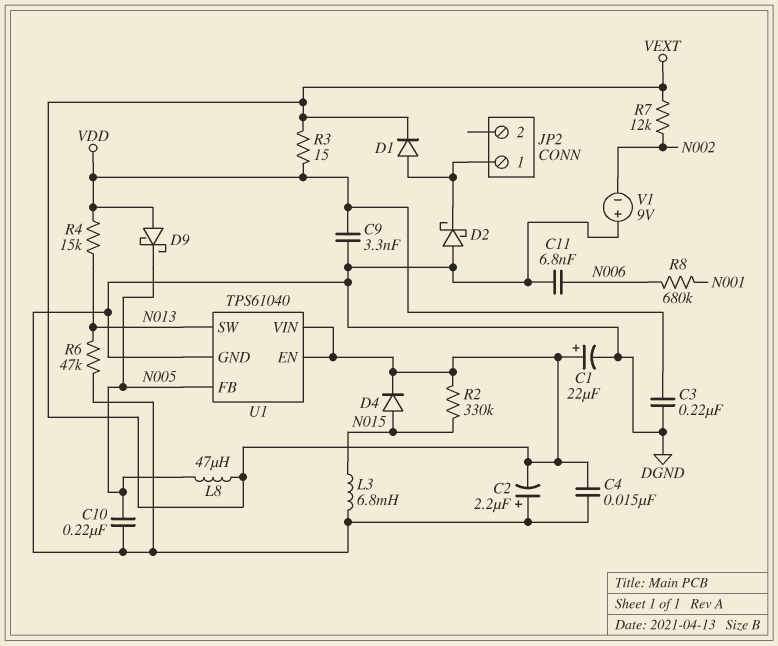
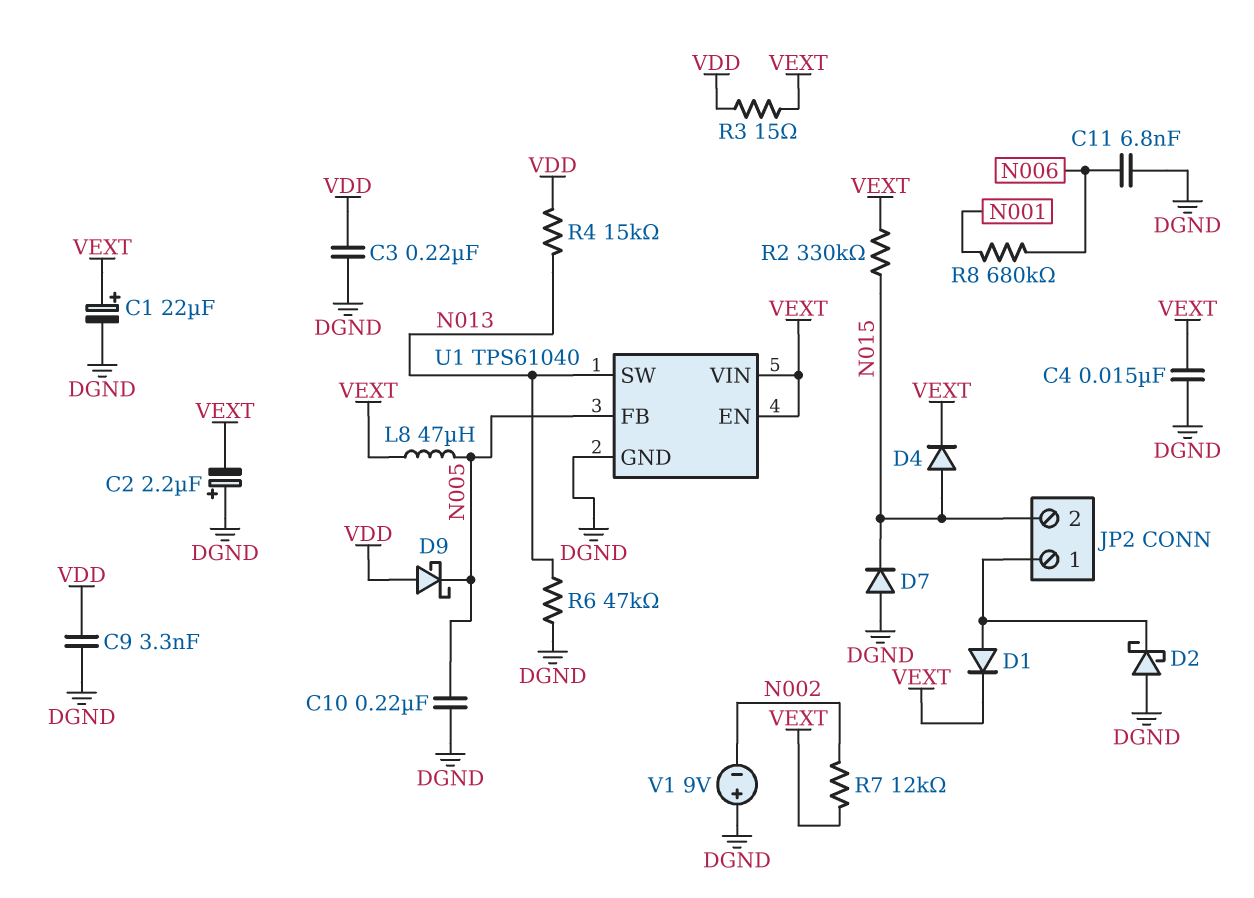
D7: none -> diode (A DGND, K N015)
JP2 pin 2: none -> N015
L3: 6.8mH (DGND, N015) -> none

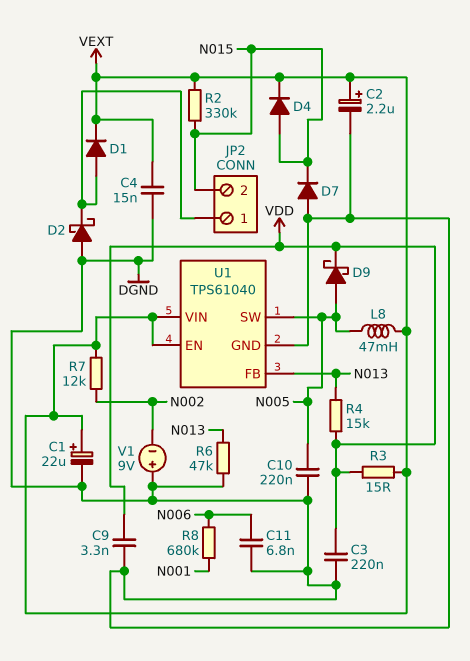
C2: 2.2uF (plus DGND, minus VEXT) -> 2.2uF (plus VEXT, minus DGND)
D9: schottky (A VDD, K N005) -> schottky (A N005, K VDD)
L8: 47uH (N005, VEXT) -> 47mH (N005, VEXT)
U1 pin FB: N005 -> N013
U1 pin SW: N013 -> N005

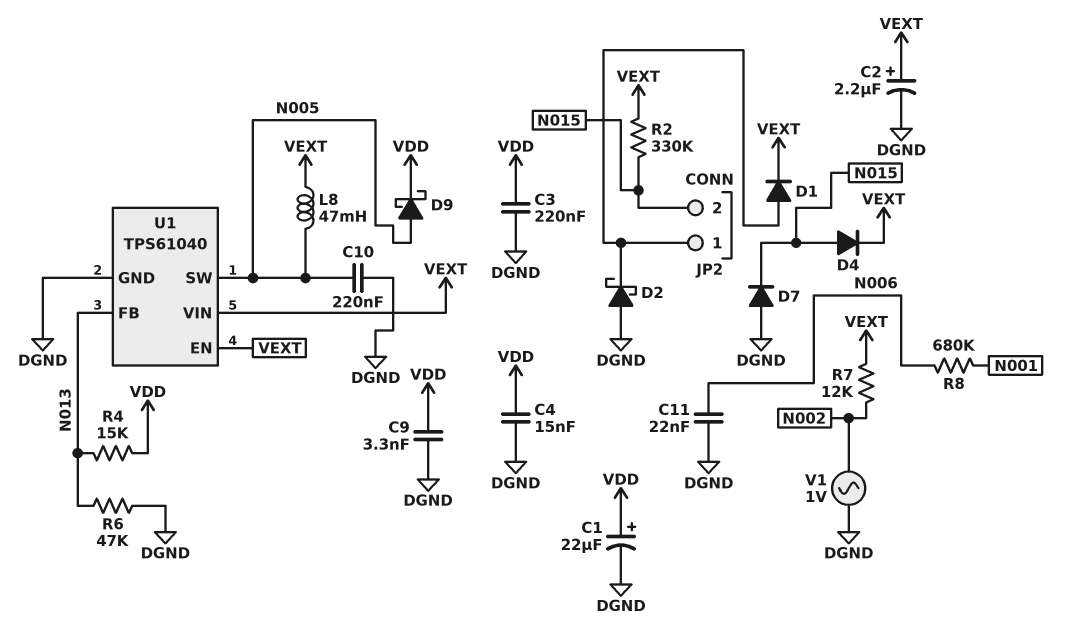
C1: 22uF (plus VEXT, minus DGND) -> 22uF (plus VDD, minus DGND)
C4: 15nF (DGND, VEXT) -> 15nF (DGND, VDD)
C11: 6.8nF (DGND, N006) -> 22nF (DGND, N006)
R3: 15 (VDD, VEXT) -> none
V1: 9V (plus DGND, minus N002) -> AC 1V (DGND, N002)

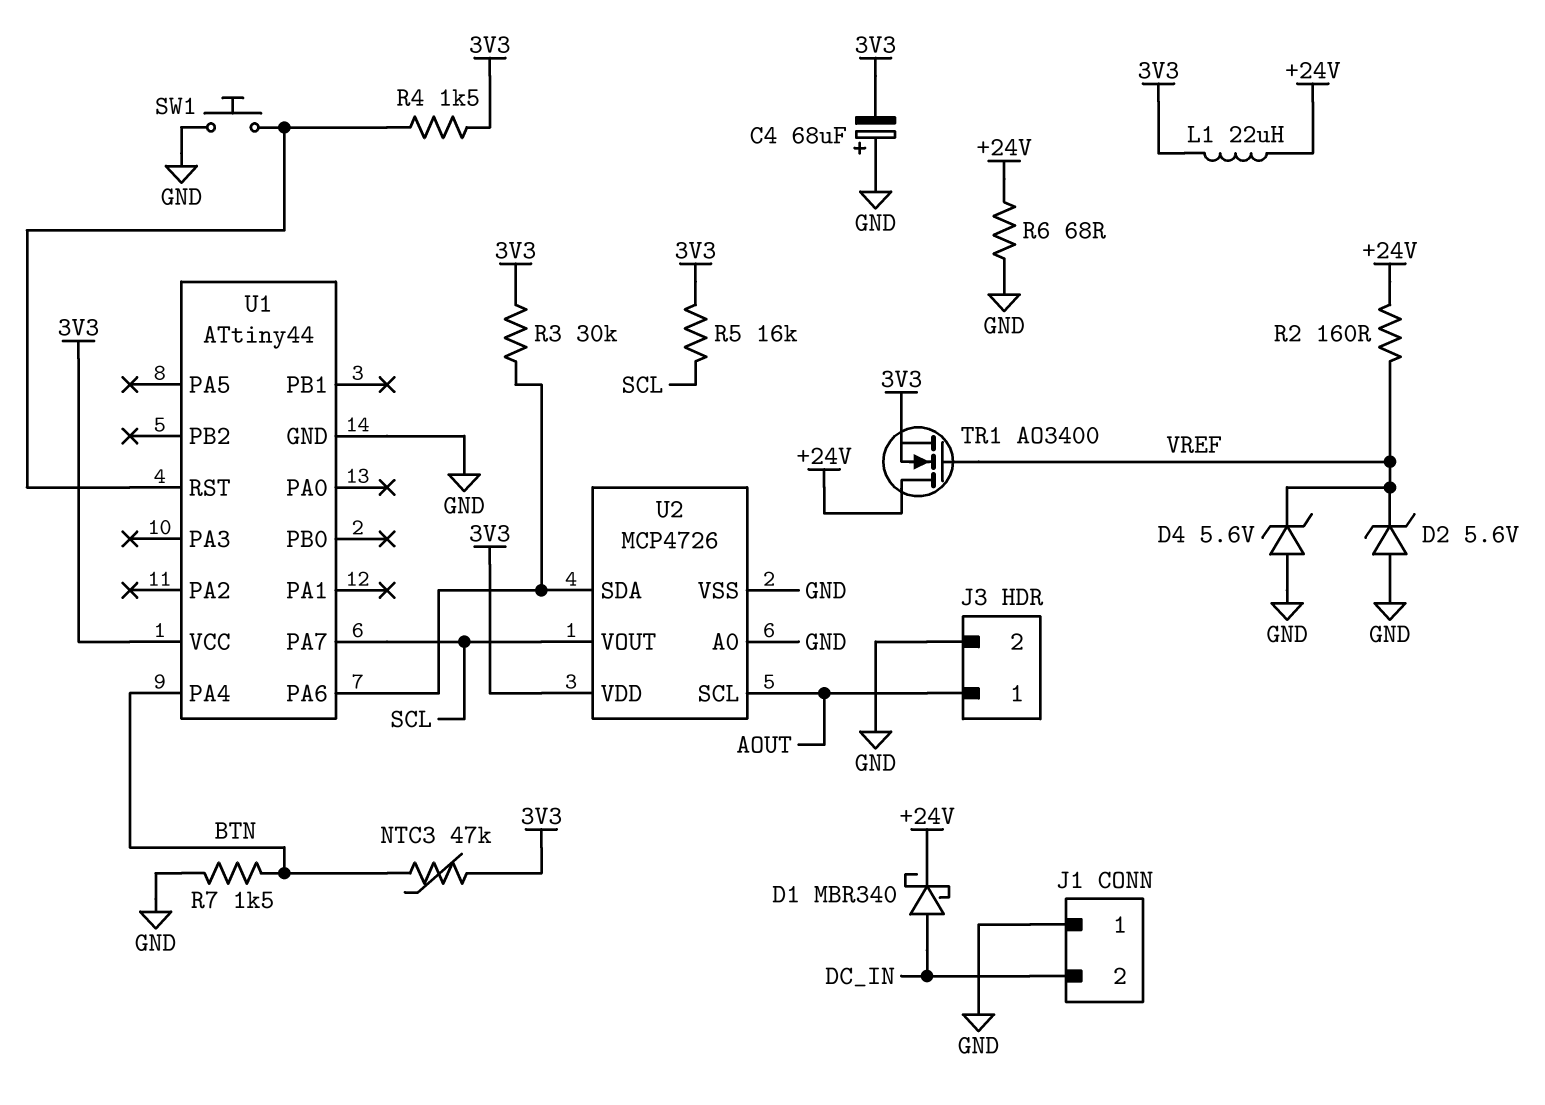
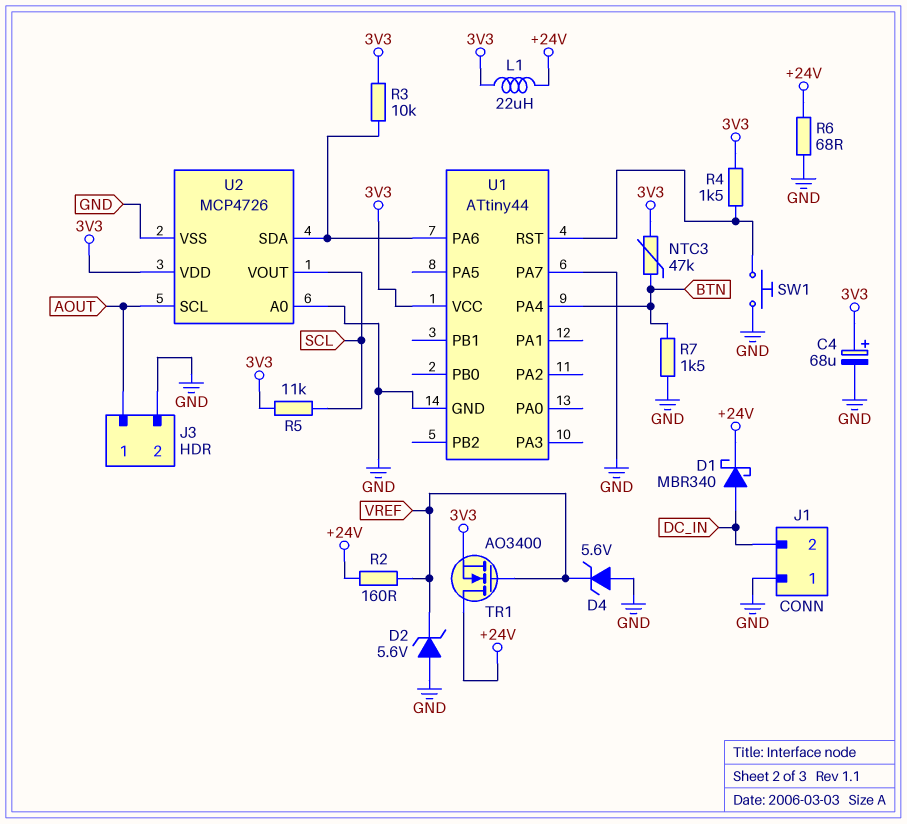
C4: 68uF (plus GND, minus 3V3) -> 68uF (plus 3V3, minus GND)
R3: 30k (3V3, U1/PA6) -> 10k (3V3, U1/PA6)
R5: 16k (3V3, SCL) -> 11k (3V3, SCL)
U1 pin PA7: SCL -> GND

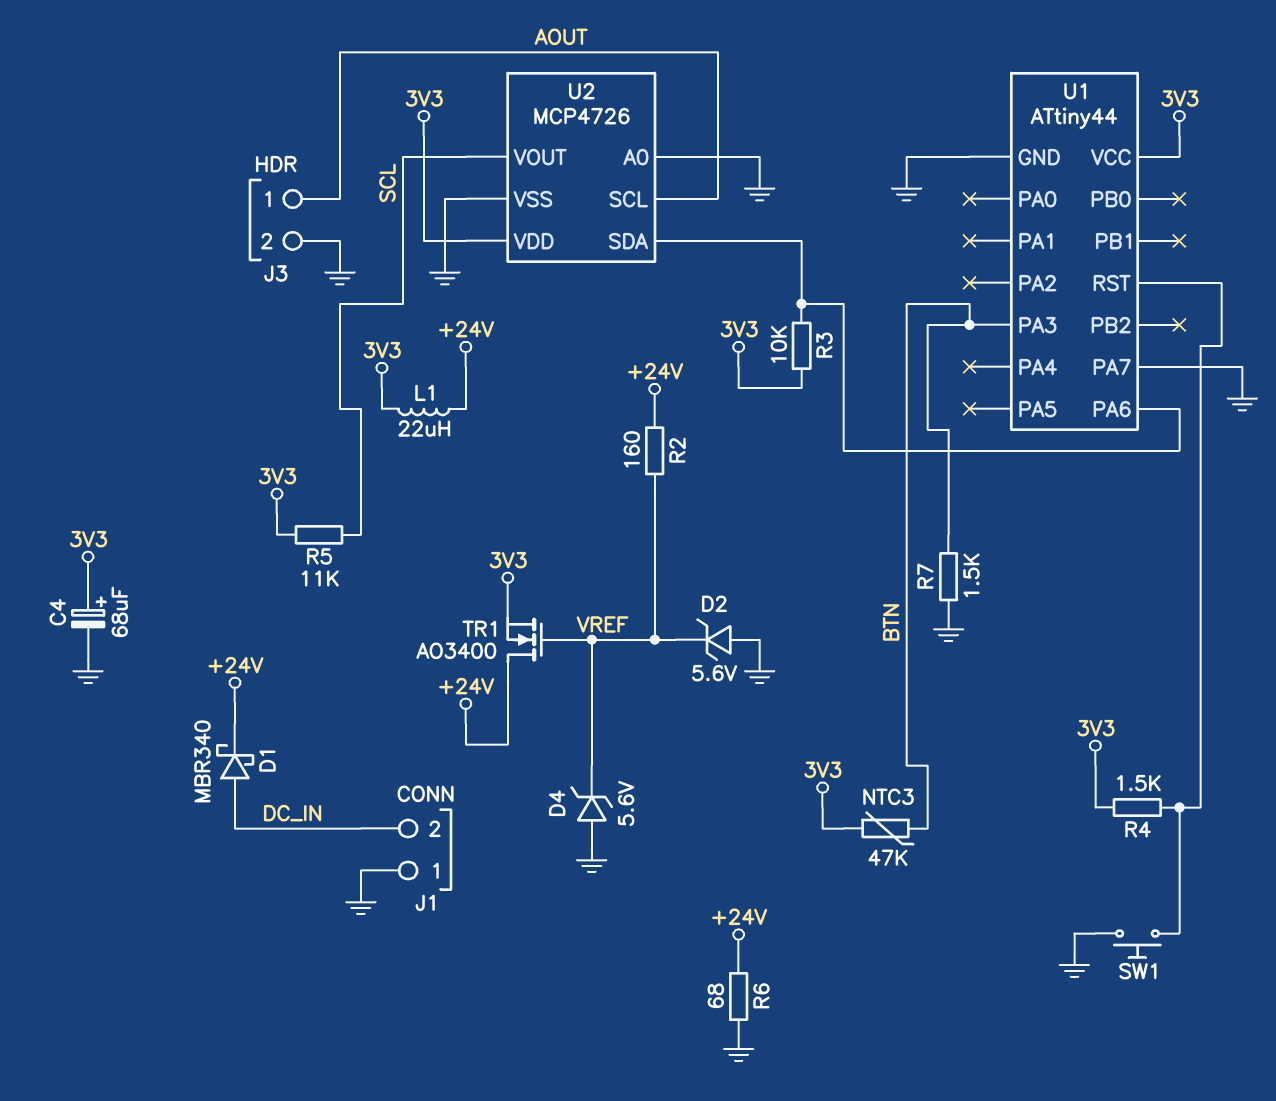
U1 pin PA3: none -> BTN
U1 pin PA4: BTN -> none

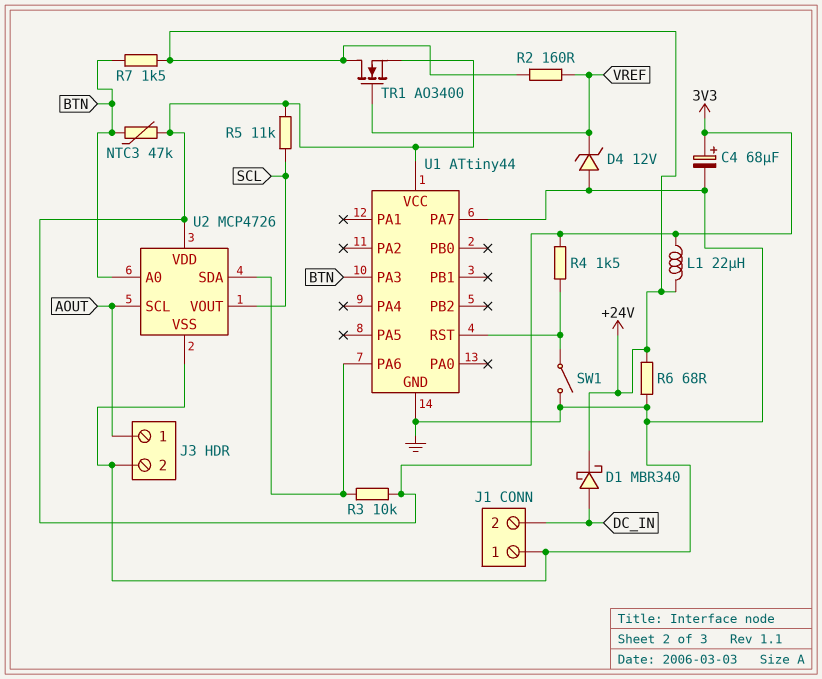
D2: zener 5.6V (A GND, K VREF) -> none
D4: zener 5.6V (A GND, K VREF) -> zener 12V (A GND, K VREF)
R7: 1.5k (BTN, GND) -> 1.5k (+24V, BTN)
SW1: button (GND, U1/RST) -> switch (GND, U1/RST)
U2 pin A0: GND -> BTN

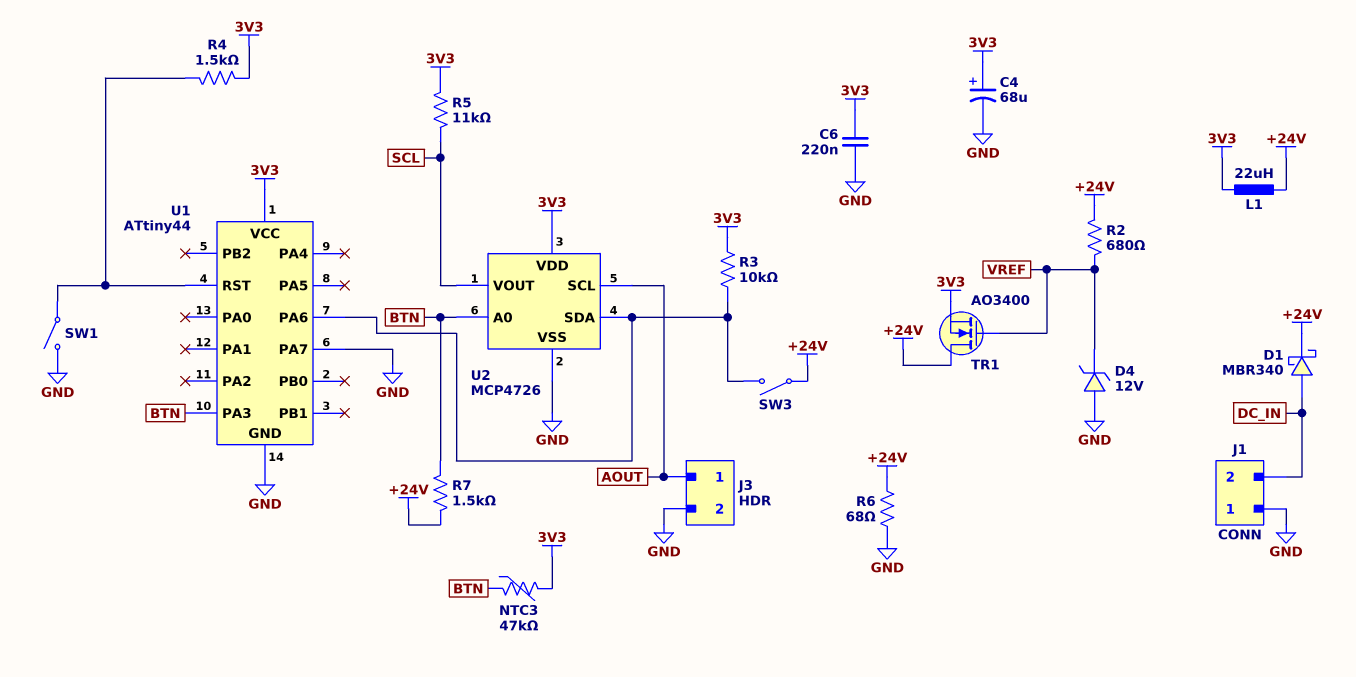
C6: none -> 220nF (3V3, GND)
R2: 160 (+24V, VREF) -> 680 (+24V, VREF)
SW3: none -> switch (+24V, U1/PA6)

──────

*Task to carry out*: Show every line in the records above that contains the word "none".

*Written answer*:
D7: none -> diode (A DGND, K N015)
JP2 pin 2: none -> N015
L3: 6.8mH (DGND, N015) -> none
R3: 15 (VDD, VEXT) -> none
U1 pin PA3: none -> BTN
U1 pin PA4: BTN -> none
D2: zener 5.6V (A GND, K VREF) -> none
C6: none -> 220nF (3V3, GND)
SW3: none -> switch (+24V, U1/PA6)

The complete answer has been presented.